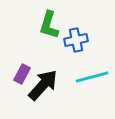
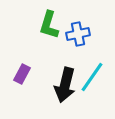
blue cross: moved 2 px right, 6 px up
cyan line: rotated 40 degrees counterclockwise
black arrow: moved 22 px right; rotated 152 degrees clockwise
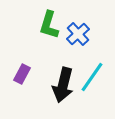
blue cross: rotated 30 degrees counterclockwise
black arrow: moved 2 px left
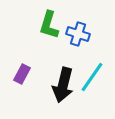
blue cross: rotated 30 degrees counterclockwise
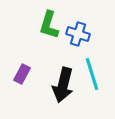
cyan line: moved 3 px up; rotated 52 degrees counterclockwise
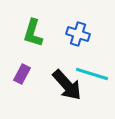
green L-shape: moved 16 px left, 8 px down
cyan line: rotated 56 degrees counterclockwise
black arrow: moved 4 px right; rotated 56 degrees counterclockwise
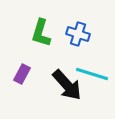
green L-shape: moved 8 px right
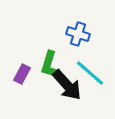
green L-shape: moved 9 px right, 32 px down
cyan line: moved 2 px left, 1 px up; rotated 24 degrees clockwise
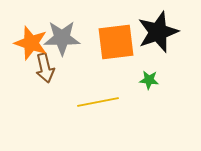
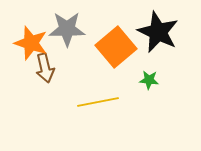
black star: rotated 27 degrees counterclockwise
gray star: moved 5 px right, 9 px up
orange square: moved 5 px down; rotated 33 degrees counterclockwise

--------------------

Short task:
Can you render every row above as a JSON list of strings, one string per line, with blank lines omitted? Leave out the picture lines.

Answer to the task:
[
  "blue cross: moved 2 px right, 6 px up",
  "cyan line: rotated 40 degrees counterclockwise",
  "black arrow: moved 22 px right; rotated 152 degrees clockwise",
  "blue cross: rotated 30 degrees counterclockwise",
  "black arrow: moved 2 px left",
  "blue cross: rotated 30 degrees counterclockwise",
  "cyan line: moved 3 px up; rotated 52 degrees counterclockwise",
  "green L-shape: moved 16 px left, 8 px down",
  "cyan line: rotated 56 degrees counterclockwise",
  "black arrow: moved 4 px right; rotated 56 degrees counterclockwise",
  "green L-shape: moved 8 px right",
  "green L-shape: moved 9 px right, 32 px down",
  "cyan line: moved 2 px left, 1 px up; rotated 24 degrees clockwise",
  "black star: rotated 27 degrees counterclockwise",
  "gray star: moved 5 px right, 9 px up",
  "orange square: moved 5 px down; rotated 33 degrees counterclockwise"
]